_What is required_:
Print exactly the lines from the one that contains "none -> brown brick A5:B5 level 1" through the final line of the entries below, both included, and nothing else; omit the pictures.
Records supplied START
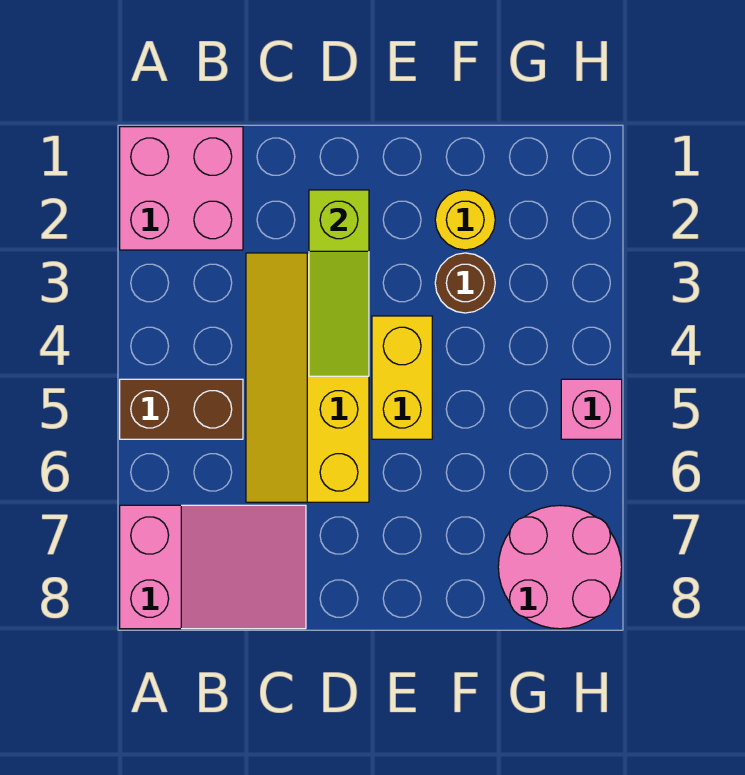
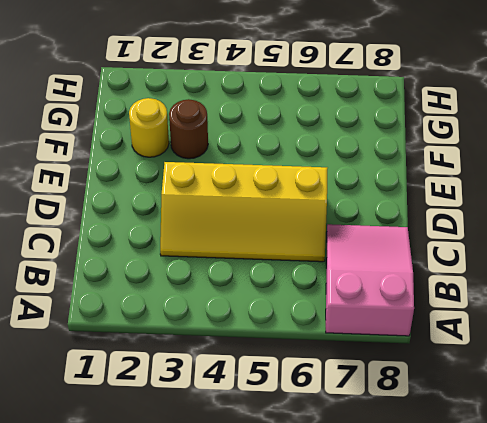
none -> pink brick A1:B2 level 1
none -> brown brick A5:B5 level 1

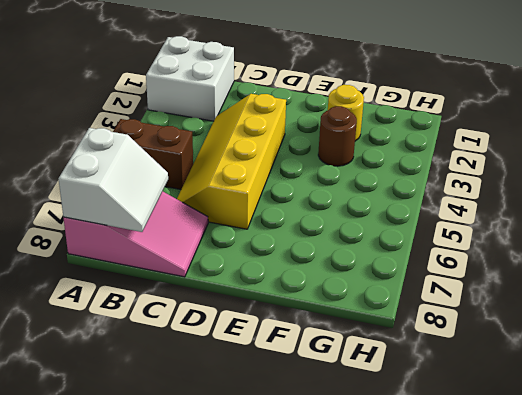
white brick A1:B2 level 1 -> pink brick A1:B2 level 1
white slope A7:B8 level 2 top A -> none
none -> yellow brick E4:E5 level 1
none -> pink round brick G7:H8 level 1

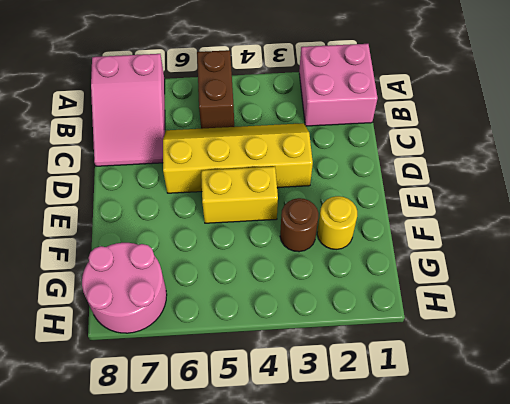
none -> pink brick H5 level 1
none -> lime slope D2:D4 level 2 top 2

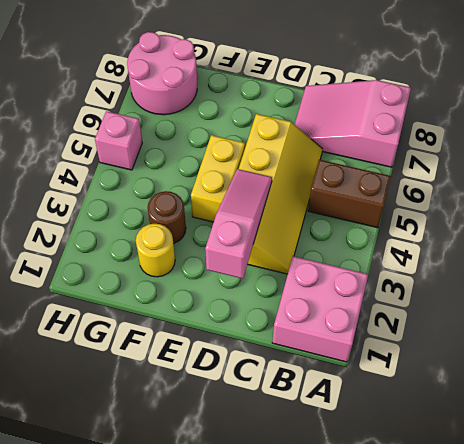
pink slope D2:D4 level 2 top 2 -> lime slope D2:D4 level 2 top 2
Records supplied END
_Output of the exercise_:
none -> brown brick A5:B5 level 1

white brick A1:B2 level 1 -> pink brick A1:B2 level 1
white slope A7:B8 level 2 top A -> none
none -> yellow brick E4:E5 level 1
none -> pink round brick G7:H8 level 1

none -> pink brick H5 level 1
none -> lime slope D2:D4 level 2 top 2

pink slope D2:D4 level 2 top 2 -> lime slope D2:D4 level 2 top 2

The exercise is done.